→ **EXERCISE INSTRUCTIONS**
Rewrite all the entries below as a numbered list with one item per line, dropping every blank line.

→ **MATERIAL TO PROCESS**
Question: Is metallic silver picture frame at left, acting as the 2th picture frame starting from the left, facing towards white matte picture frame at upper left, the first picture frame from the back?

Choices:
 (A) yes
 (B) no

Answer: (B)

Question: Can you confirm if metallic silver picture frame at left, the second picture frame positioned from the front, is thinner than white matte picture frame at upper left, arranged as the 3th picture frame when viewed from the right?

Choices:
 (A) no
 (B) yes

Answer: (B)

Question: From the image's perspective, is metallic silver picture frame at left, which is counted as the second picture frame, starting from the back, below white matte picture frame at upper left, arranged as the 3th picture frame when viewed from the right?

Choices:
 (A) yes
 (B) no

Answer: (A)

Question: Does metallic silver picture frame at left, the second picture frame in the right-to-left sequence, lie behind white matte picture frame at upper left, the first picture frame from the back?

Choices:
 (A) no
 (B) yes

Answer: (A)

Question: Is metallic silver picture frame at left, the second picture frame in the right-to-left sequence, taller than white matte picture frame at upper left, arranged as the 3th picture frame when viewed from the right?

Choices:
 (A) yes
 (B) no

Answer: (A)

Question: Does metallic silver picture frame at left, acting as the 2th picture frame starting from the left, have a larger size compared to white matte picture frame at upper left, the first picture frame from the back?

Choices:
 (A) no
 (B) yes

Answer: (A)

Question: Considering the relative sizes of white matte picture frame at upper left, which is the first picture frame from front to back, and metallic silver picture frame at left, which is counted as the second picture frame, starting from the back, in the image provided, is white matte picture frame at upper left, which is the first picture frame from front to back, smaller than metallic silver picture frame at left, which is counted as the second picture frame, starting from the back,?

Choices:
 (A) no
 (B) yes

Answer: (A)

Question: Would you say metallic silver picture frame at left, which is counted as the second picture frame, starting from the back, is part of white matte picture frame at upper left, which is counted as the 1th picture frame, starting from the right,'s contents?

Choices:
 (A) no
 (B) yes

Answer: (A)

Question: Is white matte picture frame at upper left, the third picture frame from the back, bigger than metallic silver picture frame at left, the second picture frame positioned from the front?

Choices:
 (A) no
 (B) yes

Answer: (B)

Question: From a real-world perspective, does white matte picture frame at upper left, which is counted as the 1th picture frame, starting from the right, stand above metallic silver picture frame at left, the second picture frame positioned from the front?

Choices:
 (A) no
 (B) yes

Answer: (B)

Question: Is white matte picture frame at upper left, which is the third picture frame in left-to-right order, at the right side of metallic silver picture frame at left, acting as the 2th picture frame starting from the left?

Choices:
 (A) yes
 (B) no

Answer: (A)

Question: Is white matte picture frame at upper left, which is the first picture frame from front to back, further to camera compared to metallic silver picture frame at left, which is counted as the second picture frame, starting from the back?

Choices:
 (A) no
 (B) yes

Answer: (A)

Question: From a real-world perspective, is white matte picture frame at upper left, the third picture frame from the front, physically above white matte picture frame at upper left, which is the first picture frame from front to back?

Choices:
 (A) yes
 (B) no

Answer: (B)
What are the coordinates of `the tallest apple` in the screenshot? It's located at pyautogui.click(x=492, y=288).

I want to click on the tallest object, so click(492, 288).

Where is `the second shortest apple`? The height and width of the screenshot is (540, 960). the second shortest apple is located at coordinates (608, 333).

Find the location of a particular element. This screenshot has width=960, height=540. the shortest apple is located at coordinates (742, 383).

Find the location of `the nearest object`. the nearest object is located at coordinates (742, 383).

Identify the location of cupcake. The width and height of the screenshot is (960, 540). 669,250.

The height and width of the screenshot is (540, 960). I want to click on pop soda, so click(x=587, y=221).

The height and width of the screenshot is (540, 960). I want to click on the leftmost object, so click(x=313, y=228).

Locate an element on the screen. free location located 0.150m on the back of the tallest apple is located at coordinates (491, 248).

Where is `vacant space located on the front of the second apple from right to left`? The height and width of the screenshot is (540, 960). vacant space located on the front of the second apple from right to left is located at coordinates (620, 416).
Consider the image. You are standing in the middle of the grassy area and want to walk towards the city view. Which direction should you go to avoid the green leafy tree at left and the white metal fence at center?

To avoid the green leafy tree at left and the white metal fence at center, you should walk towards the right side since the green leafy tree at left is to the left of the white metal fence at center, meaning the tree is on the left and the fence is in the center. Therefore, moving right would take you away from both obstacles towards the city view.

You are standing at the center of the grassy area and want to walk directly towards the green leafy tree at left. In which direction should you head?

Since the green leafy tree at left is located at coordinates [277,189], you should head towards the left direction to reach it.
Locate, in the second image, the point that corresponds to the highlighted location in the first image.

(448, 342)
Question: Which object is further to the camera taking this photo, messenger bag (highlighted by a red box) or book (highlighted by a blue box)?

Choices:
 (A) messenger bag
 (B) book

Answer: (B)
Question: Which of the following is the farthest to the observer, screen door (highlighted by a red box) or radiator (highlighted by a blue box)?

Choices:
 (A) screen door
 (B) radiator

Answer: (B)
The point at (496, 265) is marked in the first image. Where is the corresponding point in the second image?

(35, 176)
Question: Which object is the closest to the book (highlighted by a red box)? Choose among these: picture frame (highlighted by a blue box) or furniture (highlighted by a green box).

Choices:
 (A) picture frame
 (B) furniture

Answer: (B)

→ **OUTPUT BELOW**
1. Question: Is metallic silver picture frame at left, acting as the 2th picture frame starting from the left, facing towards white matte picture frame at upper left, the first picture frame from the back?
2. Choices:
3.  (A) yes
4.  (B) no
5. Answer: (B)
6. Question: Can you confirm if metallic silver picture frame at left, the second picture frame positioned from the front, is thinner than white matte picture frame at upper left, arranged as the 3th picture frame when viewed from the right?
7. Choices:
8.  (A) no
9.  (B) yes
10. Answer: (B)
11. Question: From the image's perspective, is metallic silver picture frame at left, which is counted as the second picture frame, starting from the back, below white matte picture frame at upper left, arranged as the 3th picture frame when viewed from the right?
12. Choices:
13.  (A) yes
14.  (B) no
15. Answer: (A)
16. Question: Does metallic silver picture frame at left, the second picture frame in the right-to-left sequence, lie behind white matte picture frame at upper left, the first picture frame from the back?
17. Choices:
18.  (A) no
19.  (B) yes
20. Answer: (A)
21. Question: Is metallic silver picture frame at left, the second picture frame in the right-to-left sequence, taller than white matte picture frame at upper left, arranged as the 3th picture frame when viewed from the right?
22. Choices:
23.  (A) yes
24.  (B) no
25. Answer: (A)
26. Question: Does metallic silver picture frame at left, acting as the 2th picture frame starting from the left, have a larger size compared to white matte picture frame at upper left, the first picture frame from the back?
27. Choices:
28.  (A) no
29.  (B) yes
30. Answer: (A)
31. Question: Considering the relative sizes of white matte picture frame at upper left, which is the first picture frame from front to back, and metallic silver picture frame at left, which is counted as the second picture frame, starting from the back, in the image provided, is white matte picture frame at upper left, which is the first picture frame from front to back, smaller than metallic silver picture frame at left, which is counted as the second picture frame, starting from the back,?
32. Choices:
33.  (A) no
34.  (B) yes
35. Answer: (A)
36. Question: Would you say metallic silver picture frame at left, which is counted as the second picture frame, starting from the back, is part of white matte picture frame at upper left, which is counted as the 1th picture frame, starting from the right,'s contents?
37. Choices:
38.  (A) no
39.  (B) yes
40. Answer: (A)
41. Question: Is white matte picture frame at upper left, the third picture frame from the back, bigger than metallic silver picture frame at left, the second picture frame positioned from the front?
42. Choices:
43.  (A) no
44.  (B) yes
45. Answer: (B)
46. Question: From a real-world perspective, does white matte picture frame at upper left, which is counted as the 1th picture frame, starting from the right, stand above metallic silver picture frame at left, the second picture frame positioned from the front?
47. Choices:
48.  (A) no
49.  (B) yes
50. Answer: (B)
51. Question: Is white matte picture frame at upper left, which is the third picture frame in left-to-right order, at the right side of metallic silver picture frame at left, acting as the 2th picture frame starting from the left?
52. Choices:
53.  (A) yes
54.  (B) no
55. Answer: (A)
56. Question: Is white matte picture frame at upper left, which is the first picture frame from front to back, further to camera compared to metallic silver picture frame at left, which is counted as the second picture frame, starting from the back?
57. Choices:
58.  (A) no
59.  (B) yes
60. Answer: (A)
61. Question: From a real-world perspective, is white matte picture frame at upper left, the third picture frame from the front, physically above white matte picture frame at upper left, which is the first picture frame from front to back?
62. Choices:
63.  (A) yes
64.  (B) no
65. Answer: (B)
66. What are the coordinates of `the tallest apple` in the screenshot? It's located at pyautogui.click(x=492, y=288).
67. I want to click on the tallest object, so click(492, 288).
68. Where is `the second shortest apple`? The height and width of the screenshot is (540, 960). the second shortest apple is located at coordinates (608, 333).
69. Find the location of a particular element. This screenshot has width=960, height=540. the shortest apple is located at coordinates (742, 383).
70. Find the location of `the nearest object`. the nearest object is located at coordinates (742, 383).
71. Identify the location of cupcake. The width and height of the screenshot is (960, 540). 669,250.
72. The height and width of the screenshot is (540, 960). I want to click on pop soda, so click(x=587, y=221).
73. The height and width of the screenshot is (540, 960). I want to click on the leftmost object, so click(x=313, y=228).
74. Locate an element on the screen. free location located 0.150m on the back of the tallest apple is located at coordinates (491, 248).
75. Where is `vacant space located on the front of the second apple from right to left`? The height and width of the screenshot is (540, 960). vacant space located on the front of the second apple from right to left is located at coordinates (620, 416).
76. Consider the image. You are standing in the middle of the grassy area and want to walk towards the city view. Which direction should you go to avoid the green leafy tree at left and the white metal fence at center?
77. To avoid the green leafy tree at left and the white metal fence at center, you should walk towards the right side since the green leafy tree at left is to the left of the white metal fence at center, meaning the tree is on the left and the fence is in the center. Therefore, moving right would take you away from both obstacles towards the city view.
78. You are standing at the center of the grassy area and want to walk directly towards the green leafy tree at left. In which direction should you head?
79. Since the green leafy tree at left is located at coordinates [277,189], you should head towards the left direction to reach it.
80. Locate, in the second image, the point that corresponds to the highlighted location in the first image.
81. (448, 342)
82. Question: Which object is further to the camera taking this photo, messenger bag (highlighted by a red box) or book (highlighted by a blue box)?
83. Choices:
84.  (A) messenger bag
85.  (B) book
86. Answer: (B)
87. Question: Which of the following is the farthest to the observer, screen door (highlighted by a red box) or radiator (highlighted by a blue box)?
88. Choices:
89.  (A) screen door
90.  (B) radiator
91. Answer: (B)
92. The point at (496, 265) is marked in the first image. Where is the corresponding point in the second image?
93. (35, 176)
94. Question: Which object is the closest to the book (highlighted by a red box)? Choose among these: picture frame (highlighted by a blue box) or furniture (highlighted by a green box).
95. Choices:
96.  (A) picture frame
97.  (B) furniture
98. Answer: (B)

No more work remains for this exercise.